- [Exercise description] Beginning with the line containing "(261, 375) = (198, 457): none" and going on through the line containing "(256, 376) = (708, 336): grey", the lines below are to be returned exactly, pictures excluded and nothing added.

Spatial reasoning data:
+ + + +
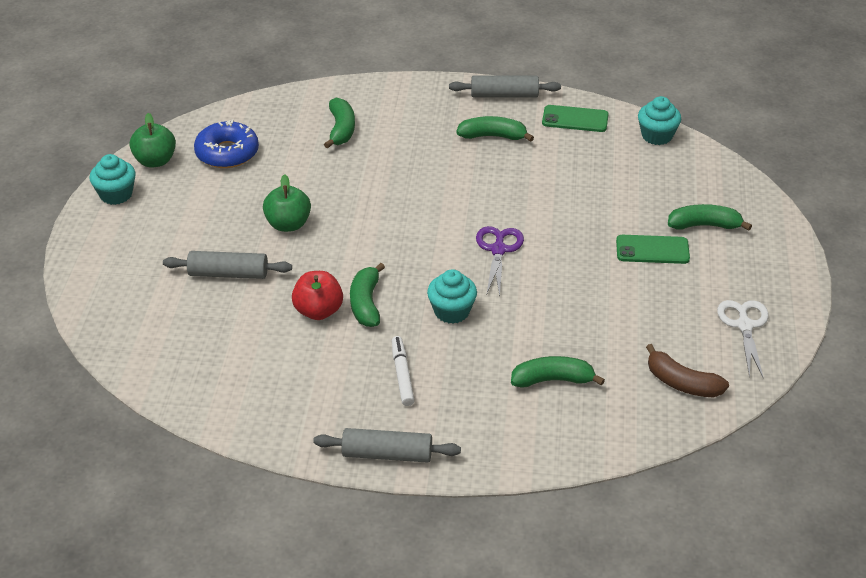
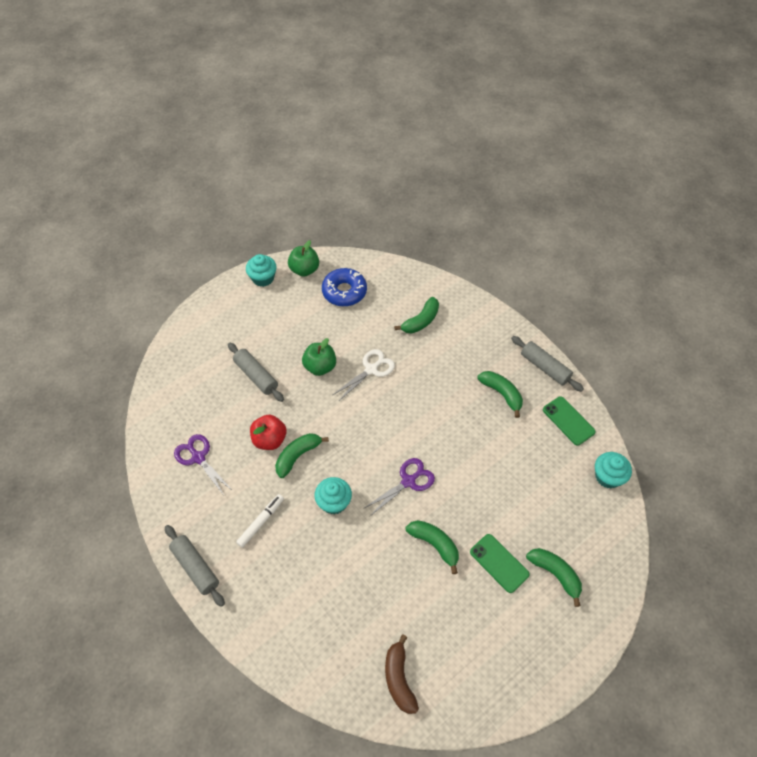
camera: 45 degrees right, 15 degrees up
(261, 375) = (198, 457): none -> purple scissors
(552, 380) = (331, 602): green banana -> green banana (434, 544)
(744, 325) = (488, 675): white scissors -> white scissors (371, 369)

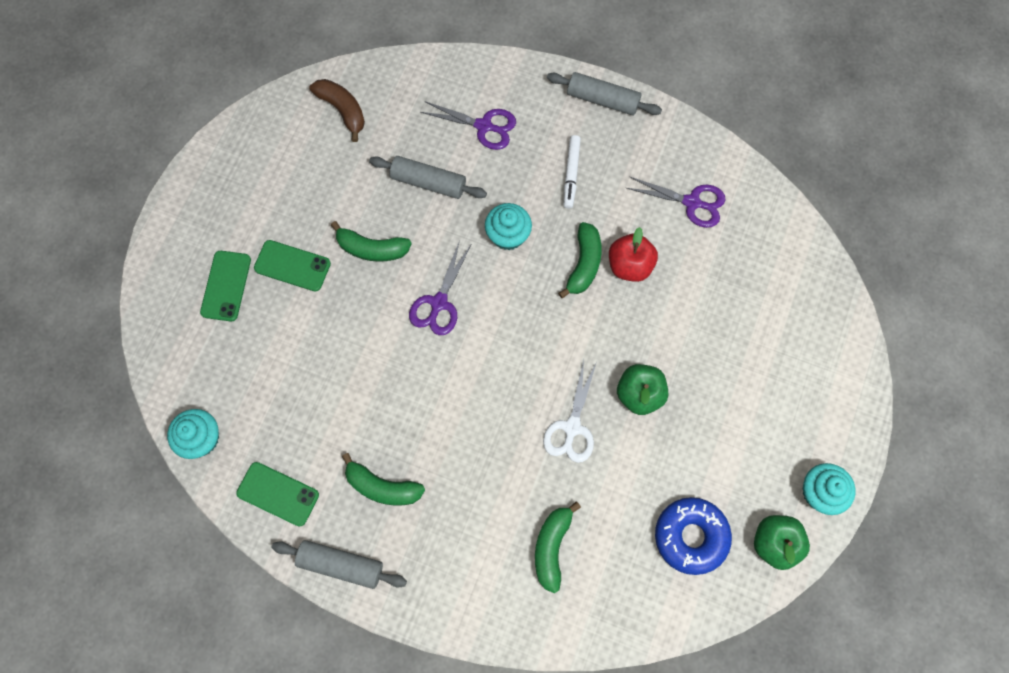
camera: 150 degrees right, 15 degrees up
(256, 376) = (708, 336): grey rolling pin -> grey rolling pin (428, 182)
(297, 597) = (484, 126): none -> purple scissors
(555, 574) = (226, 286): green banana -> green phone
+ + + +
- [Expected output]
(261, 375) = (198, 457): none -> purple scissors
(552, 380) = (331, 602): green banana -> green banana (434, 544)
(744, 325) = (488, 675): white scissors -> white scissors (371, 369)

camera: 150 degrees right, 15 degrees up
(256, 376) = (708, 336): grey rolling pin -> grey rolling pin (428, 182)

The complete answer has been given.